[WHAT YOU NEED TO DO] The records under this task must be duplicated exactly.

_ _ _ _ _

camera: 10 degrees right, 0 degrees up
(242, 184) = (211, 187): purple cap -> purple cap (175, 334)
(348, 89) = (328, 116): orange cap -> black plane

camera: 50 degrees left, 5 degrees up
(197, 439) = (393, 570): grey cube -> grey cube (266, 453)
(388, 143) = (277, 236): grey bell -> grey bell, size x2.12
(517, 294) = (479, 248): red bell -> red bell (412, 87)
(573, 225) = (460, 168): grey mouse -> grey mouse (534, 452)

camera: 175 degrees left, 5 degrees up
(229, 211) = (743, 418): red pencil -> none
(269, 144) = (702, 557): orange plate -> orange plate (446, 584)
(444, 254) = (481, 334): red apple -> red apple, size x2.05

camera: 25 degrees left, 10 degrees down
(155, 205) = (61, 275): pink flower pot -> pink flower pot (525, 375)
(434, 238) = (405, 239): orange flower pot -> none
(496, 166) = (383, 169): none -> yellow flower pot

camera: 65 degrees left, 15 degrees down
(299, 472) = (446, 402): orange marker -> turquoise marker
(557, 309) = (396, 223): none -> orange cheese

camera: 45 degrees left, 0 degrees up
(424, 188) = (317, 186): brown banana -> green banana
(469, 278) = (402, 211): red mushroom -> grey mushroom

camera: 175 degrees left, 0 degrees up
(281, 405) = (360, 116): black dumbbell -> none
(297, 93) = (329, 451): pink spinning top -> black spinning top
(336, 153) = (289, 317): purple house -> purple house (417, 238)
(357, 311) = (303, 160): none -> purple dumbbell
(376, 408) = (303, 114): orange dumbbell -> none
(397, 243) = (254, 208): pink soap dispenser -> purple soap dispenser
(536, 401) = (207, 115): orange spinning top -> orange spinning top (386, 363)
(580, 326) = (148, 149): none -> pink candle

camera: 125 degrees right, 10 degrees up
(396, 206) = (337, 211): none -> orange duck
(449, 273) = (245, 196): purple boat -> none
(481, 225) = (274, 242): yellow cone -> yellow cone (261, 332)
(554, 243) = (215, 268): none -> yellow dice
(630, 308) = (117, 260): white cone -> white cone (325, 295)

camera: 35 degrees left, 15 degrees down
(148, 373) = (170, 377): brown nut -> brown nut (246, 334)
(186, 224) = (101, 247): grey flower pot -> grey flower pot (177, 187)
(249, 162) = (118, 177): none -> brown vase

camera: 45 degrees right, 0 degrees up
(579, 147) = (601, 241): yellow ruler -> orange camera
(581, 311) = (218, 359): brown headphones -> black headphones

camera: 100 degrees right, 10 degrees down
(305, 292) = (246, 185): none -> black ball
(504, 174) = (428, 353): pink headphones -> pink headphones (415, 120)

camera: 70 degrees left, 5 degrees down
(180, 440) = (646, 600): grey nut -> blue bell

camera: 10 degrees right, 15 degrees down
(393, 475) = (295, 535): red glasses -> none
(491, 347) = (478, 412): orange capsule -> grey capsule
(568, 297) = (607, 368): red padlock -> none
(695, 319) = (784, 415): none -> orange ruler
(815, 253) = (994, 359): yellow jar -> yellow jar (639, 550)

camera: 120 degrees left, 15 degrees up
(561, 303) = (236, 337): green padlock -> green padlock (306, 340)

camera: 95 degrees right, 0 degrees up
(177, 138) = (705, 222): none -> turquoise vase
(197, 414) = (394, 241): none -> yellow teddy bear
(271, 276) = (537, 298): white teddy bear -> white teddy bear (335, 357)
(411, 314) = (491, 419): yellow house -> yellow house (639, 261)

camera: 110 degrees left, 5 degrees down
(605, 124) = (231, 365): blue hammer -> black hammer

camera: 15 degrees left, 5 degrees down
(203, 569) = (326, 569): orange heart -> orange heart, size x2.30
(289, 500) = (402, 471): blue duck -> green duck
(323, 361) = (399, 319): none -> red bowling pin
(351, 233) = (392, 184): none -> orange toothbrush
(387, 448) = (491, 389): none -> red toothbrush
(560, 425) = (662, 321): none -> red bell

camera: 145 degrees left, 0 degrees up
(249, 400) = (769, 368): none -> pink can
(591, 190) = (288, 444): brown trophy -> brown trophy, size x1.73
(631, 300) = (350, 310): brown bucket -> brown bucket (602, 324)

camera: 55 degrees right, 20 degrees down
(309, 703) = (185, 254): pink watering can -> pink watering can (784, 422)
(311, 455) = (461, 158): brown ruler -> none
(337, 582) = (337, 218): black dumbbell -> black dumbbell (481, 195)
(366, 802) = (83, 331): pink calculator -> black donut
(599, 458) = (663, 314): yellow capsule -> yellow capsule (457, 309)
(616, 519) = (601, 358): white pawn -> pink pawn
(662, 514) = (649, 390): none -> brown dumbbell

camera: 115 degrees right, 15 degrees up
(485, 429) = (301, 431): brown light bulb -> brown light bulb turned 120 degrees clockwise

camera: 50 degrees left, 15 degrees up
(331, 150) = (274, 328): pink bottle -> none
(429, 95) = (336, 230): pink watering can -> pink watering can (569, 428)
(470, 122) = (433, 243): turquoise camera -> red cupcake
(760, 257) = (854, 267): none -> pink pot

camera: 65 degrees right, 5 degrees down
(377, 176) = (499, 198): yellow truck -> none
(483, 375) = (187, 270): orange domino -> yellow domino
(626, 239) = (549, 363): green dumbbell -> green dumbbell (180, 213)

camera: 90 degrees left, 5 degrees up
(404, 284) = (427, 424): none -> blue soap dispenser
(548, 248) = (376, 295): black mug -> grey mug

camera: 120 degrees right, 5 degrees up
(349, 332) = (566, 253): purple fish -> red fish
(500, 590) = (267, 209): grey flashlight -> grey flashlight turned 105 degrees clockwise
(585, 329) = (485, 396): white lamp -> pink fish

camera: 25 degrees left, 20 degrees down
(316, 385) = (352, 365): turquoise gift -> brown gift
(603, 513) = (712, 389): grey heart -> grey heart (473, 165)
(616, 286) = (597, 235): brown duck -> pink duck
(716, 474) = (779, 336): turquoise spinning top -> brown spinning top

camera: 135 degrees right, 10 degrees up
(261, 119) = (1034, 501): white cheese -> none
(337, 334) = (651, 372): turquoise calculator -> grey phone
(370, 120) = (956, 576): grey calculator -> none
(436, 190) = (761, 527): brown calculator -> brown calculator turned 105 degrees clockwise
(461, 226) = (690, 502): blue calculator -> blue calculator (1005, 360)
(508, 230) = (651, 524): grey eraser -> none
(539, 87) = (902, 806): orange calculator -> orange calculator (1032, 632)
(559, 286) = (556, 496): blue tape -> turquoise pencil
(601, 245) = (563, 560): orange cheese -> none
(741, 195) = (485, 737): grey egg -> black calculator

_ _ _ _ _

[ANSWER SPACE]
camera: 10 degrees right, 0 degrees up
(242, 184) = (211, 187): purple cap -> purple cap (175, 334)
(348, 89) = (328, 116): orange cap -> black plane

camera: 50 degrees left, 5 degrees up
(197, 439) = (393, 570): grey cube -> grey cube (266, 453)
(388, 143) = (277, 236): grey bell -> grey bell, size x2.12
(517, 294) = (479, 248): red bell -> red bell (412, 87)
(573, 225) = (460, 168): grey mouse -> grey mouse (534, 452)

camera: 175 degrees left, 5 degrees up
(229, 211) = (743, 418): red pencil -> none
(269, 144) = (702, 557): orange plate -> orange plate (446, 584)
(444, 254) = (481, 334): red apple -> red apple, size x2.05

camera: 25 degrees left, 10 degrees down
(155, 205) = (61, 275): pink flower pot -> pink flower pot (525, 375)
(434, 238) = (405, 239): orange flower pot -> none
(496, 166) = (383, 169): none -> yellow flower pot

camera: 65 degrees left, 15 degrees down
(299, 472) = (446, 402): orange marker -> turquoise marker
(557, 309) = (396, 223): none -> orange cheese

camera: 45 degrees left, 0 degrees up
(424, 188) = (317, 186): brown banana -> green banana
(469, 278) = (402, 211): red mushroom -> grey mushroom

camera: 175 degrees left, 0 degrees up
(281, 405) = (360, 116): black dumbbell -> none
(297, 93) = (329, 451): pink spinning top -> black spinning top
(336, 153) = (289, 317): purple house -> purple house (417, 238)
(357, 311) = (303, 160): none -> purple dumbbell
(376, 408) = (303, 114): orange dumbbell -> none
(397, 243) = (254, 208): pink soap dispenser -> purple soap dispenser
(536, 401) = (207, 115): orange spinning top -> orange spinning top (386, 363)
(580, 326) = (148, 149): none -> pink candle

camera: 125 degrees right, 10 degrees up
(396, 206) = (337, 211): none -> orange duck
(449, 273) = (245, 196): purple boat -> none
(481, 225) = (274, 242): yellow cone -> yellow cone (261, 332)
(554, 243) = (215, 268): none -> yellow dice
(630, 308) = (117, 260): white cone -> white cone (325, 295)

camera: 35 degrees left, 15 degrees down
(148, 373) = (170, 377): brown nut -> brown nut (246, 334)
(186, 224) = (101, 247): grey flower pot -> grey flower pot (177, 187)
(249, 162) = (118, 177): none -> brown vase

camera: 45 degrees right, 0 degrees up
(579, 147) = (601, 241): yellow ruler -> orange camera
(581, 311) = (218, 359): brown headphones -> black headphones

camera: 100 degrees right, 10 degrees down
(305, 292) = (246, 185): none -> black ball
(504, 174) = (428, 353): pink headphones -> pink headphones (415, 120)

camera: 70 degrees left, 5 degrees down
(180, 440) = (646, 600): grey nut -> blue bell

camera: 10 degrees right, 15 degrees down
(393, 475) = (295, 535): red glasses -> none
(491, 347) = (478, 412): orange capsule -> grey capsule
(568, 297) = (607, 368): red padlock -> none
(695, 319) = (784, 415): none -> orange ruler
(815, 253) = (994, 359): yellow jar -> yellow jar (639, 550)

camera: 120 degrees left, 15 degrees up
(561, 303) = (236, 337): green padlock -> green padlock (306, 340)

camera: 95 degrees right, 0 degrees up
(177, 138) = (705, 222): none -> turquoise vase
(197, 414) = (394, 241): none -> yellow teddy bear
(271, 276) = (537, 298): white teddy bear -> white teddy bear (335, 357)
(411, 314) = (491, 419): yellow house -> yellow house (639, 261)

camera: 110 degrees left, 5 degrees down
(605, 124) = (231, 365): blue hammer -> black hammer

camera: 15 degrees left, 5 degrees down
(203, 569) = (326, 569): orange heart -> orange heart, size x2.30
(289, 500) = (402, 471): blue duck -> green duck
(323, 361) = (399, 319): none -> red bowling pin
(351, 233) = (392, 184): none -> orange toothbrush
(387, 448) = (491, 389): none -> red toothbrush
(560, 425) = (662, 321): none -> red bell

camera: 145 degrees left, 0 degrees up
(249, 400) = (769, 368): none -> pink can
(591, 190) = (288, 444): brown trophy -> brown trophy, size x1.73
(631, 300) = (350, 310): brown bucket -> brown bucket (602, 324)

camera: 55 degrees right, 20 degrees down
(309, 703) = (185, 254): pink watering can -> pink watering can (784, 422)
(311, 455) = (461, 158): brown ruler -> none
(337, 582) = (337, 218): black dumbbell -> black dumbbell (481, 195)
(366, 802) = (83, 331): pink calculator -> black donut
(599, 458) = (663, 314): yellow capsule -> yellow capsule (457, 309)
(616, 519) = (601, 358): white pawn -> pink pawn
(662, 514) = (649, 390): none -> brown dumbbell

camera: 115 degrees right, 15 degrees up
(485, 429) = (301, 431): brown light bulb -> brown light bulb turned 120 degrees clockwise

camera: 50 degrees left, 15 degrees up
(331, 150) = (274, 328): pink bottle -> none
(429, 95) = (336, 230): pink watering can -> pink watering can (569, 428)
(470, 122) = (433, 243): turquoise camera -> red cupcake
(760, 257) = (854, 267): none -> pink pot

camera: 65 degrees right, 5 degrees down
(377, 176) = (499, 198): yellow truck -> none
(483, 375) = (187, 270): orange domino -> yellow domino
(626, 239) = (549, 363): green dumbbell -> green dumbbell (180, 213)

camera: 90 degrees left, 5 degrees up
(404, 284) = (427, 424): none -> blue soap dispenser
(548, 248) = (376, 295): black mug -> grey mug

camera: 120 degrees right, 5 degrees up
(349, 332) = (566, 253): purple fish -> red fish
(500, 590) = (267, 209): grey flashlight -> grey flashlight turned 105 degrees clockwise
(585, 329) = (485, 396): white lamp -> pink fish

camera: 25 degrees left, 20 degrees down
(316, 385) = (352, 365): turquoise gift -> brown gift
(603, 513) = (712, 389): grey heart -> grey heart (473, 165)
(616, 286) = (597, 235): brown duck -> pink duck
(716, 474) = (779, 336): turquoise spinning top -> brown spinning top

camera: 135 degrees right, 10 degrees up
(261, 119) = (1034, 501): white cheese -> none
(337, 334) = (651, 372): turquoise calculator -> grey phone
(370, 120) = (956, 576): grey calculator -> none
(436, 190) = (761, 527): brown calculator -> brown calculator turned 105 degrees clockwise
(461, 226) = (690, 502): blue calculator -> blue calculator (1005, 360)
(508, 230) = (651, 524): grey eraser -> none
(539, 87) = (902, 806): orange calculator -> orange calculator (1032, 632)
(559, 286) = (556, 496): blue tape -> turquoise pencil
(601, 245) = (563, 560): orange cheese -> none
(741, 195) = (485, 737): grey egg -> black calculator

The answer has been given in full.